- TASK ITEM -
The expected output is an exact copy of each line from the line with "device.ini: [338,268,370,309] ->" through the end of the data below, with no pictures in it.

(Dataset entries)

━━━

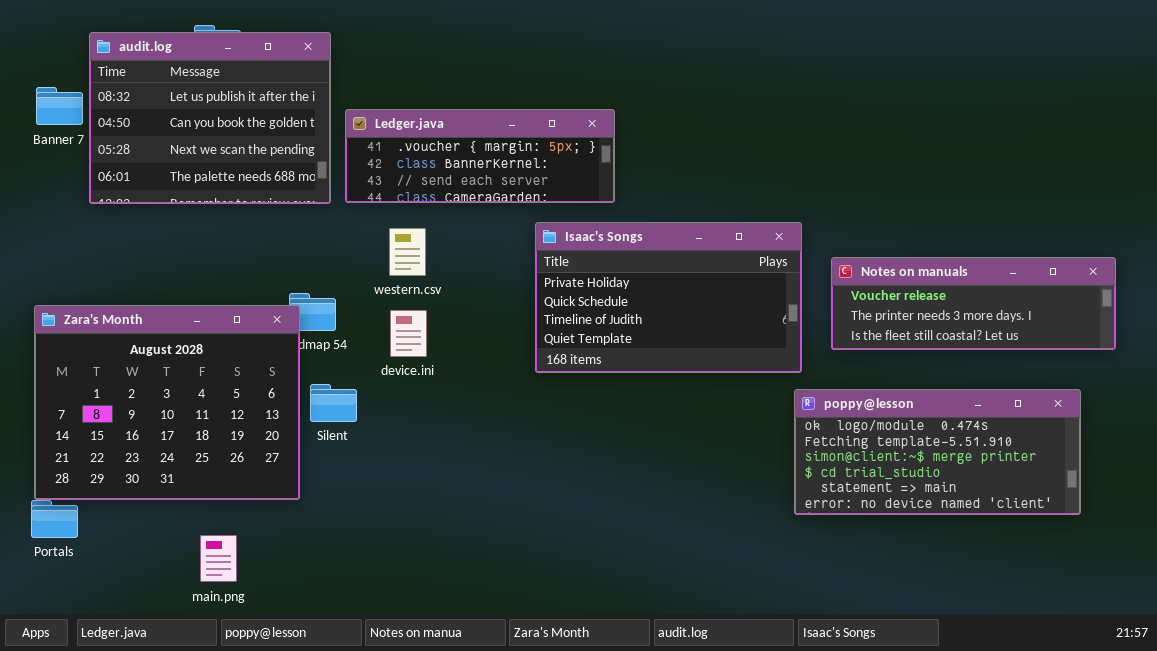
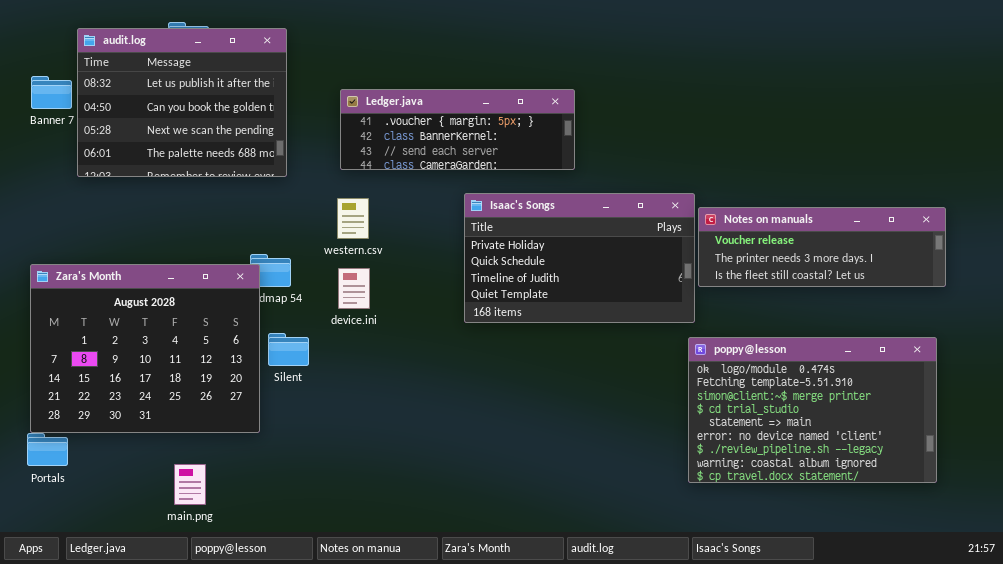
Ledger.java: [345,109,615,203] -> [340,89,575,170], moved
Notes on manuals: [831,257,1116,350] -> [698,207,946,287], moved
poppy@lesson: [794,389,1081,515] -> [688,337,937,483], resized

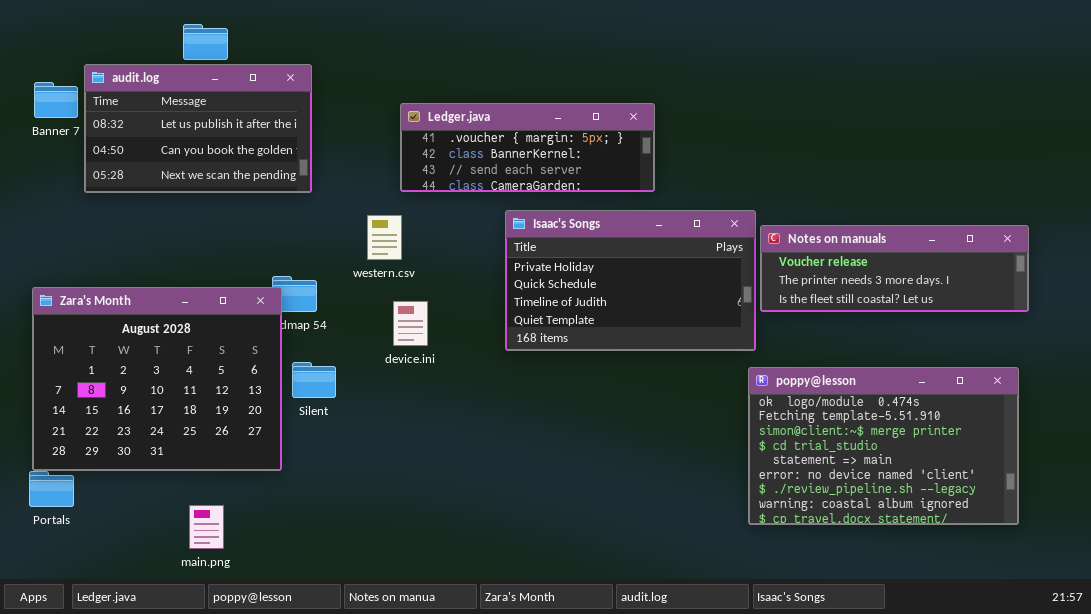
audit.log: [77,28,287,177] -> [84,64,312,193], resized
Ledger.java: [340,89,575,170] -> [400,103,655,192], moved
device.ini: [338,268,370,309] -> [393,301,428,346], moved

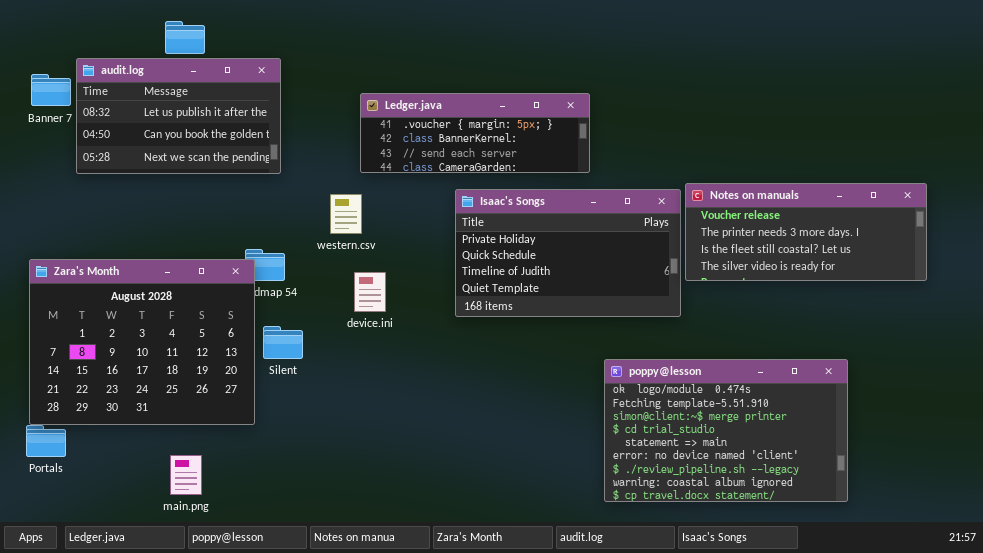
Notes on manuals: [760,225,1029,312] -> [685,183,927,281], resized
poppy@lesson: [748,367,1019,525] -> [604,359,848,502], moved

━━━

- ANSWER SPACE -
device.ini: [338,268,370,309] -> [393,301,428,346], moved

Notes on manuals: [760,225,1029,312] -> [685,183,927,281], resized
poppy@lesson: [748,367,1019,525] -> [604,359,848,502], moved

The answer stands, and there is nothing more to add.